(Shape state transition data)
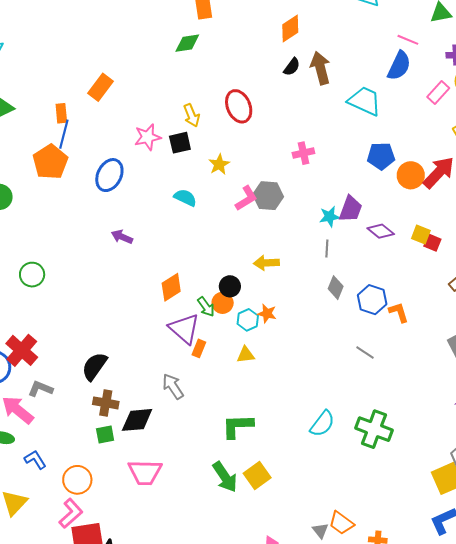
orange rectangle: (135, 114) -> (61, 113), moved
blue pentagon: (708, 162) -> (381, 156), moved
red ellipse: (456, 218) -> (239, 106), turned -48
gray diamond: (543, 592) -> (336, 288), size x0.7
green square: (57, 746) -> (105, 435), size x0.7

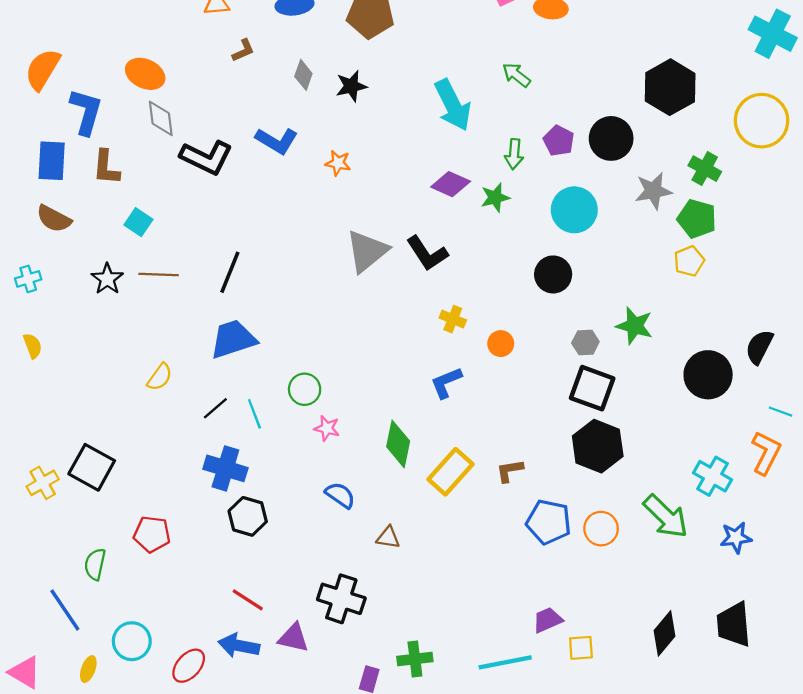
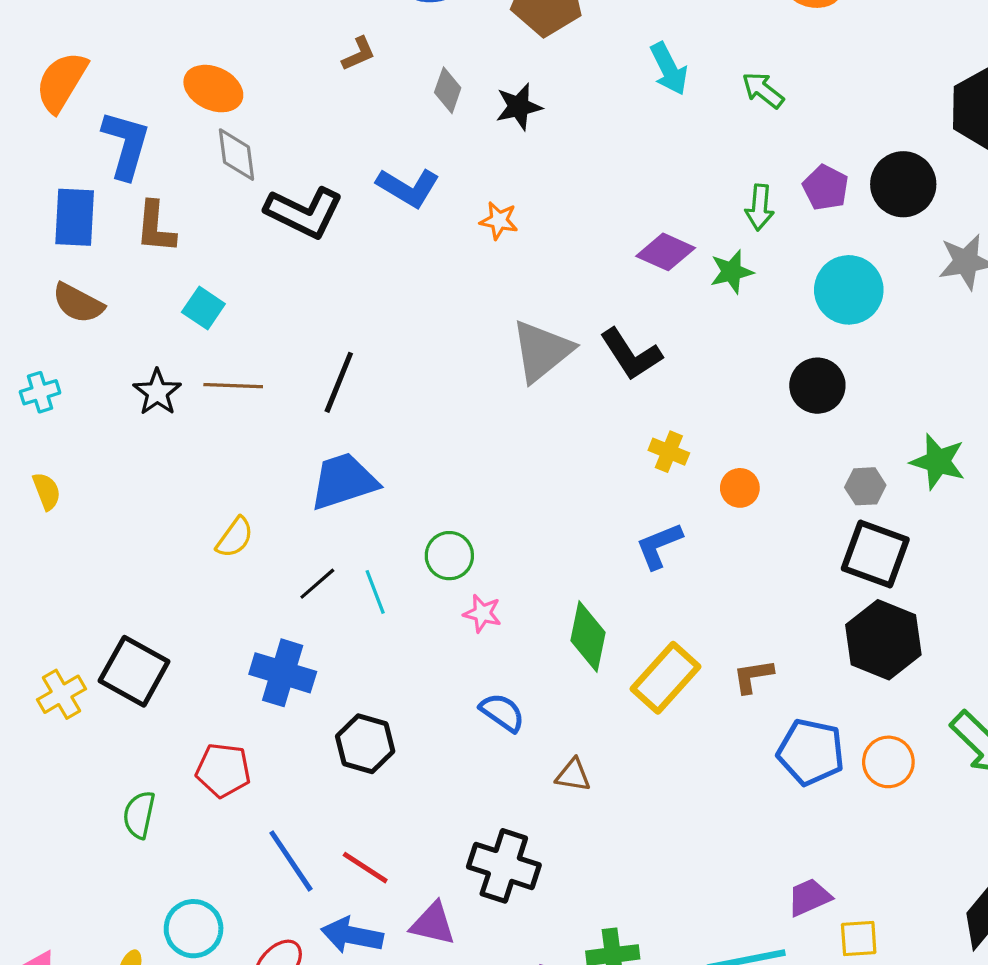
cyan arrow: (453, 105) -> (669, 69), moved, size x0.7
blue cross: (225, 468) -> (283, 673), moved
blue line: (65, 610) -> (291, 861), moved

Problem description →
The copy starts at the line holding "red ellipse: (456, 218)" and ends at the last line of the records above. Transcribe those lines exactly, pictures excluded.

Reply to the task →
red ellipse: (456, 218) -> (239, 106), turned -48
gray diamond: (543, 592) -> (336, 288), size x0.7
green square: (57, 746) -> (105, 435), size x0.7

cyan arrow: (453, 105) -> (669, 69), moved, size x0.7
blue cross: (225, 468) -> (283, 673), moved
blue line: (65, 610) -> (291, 861), moved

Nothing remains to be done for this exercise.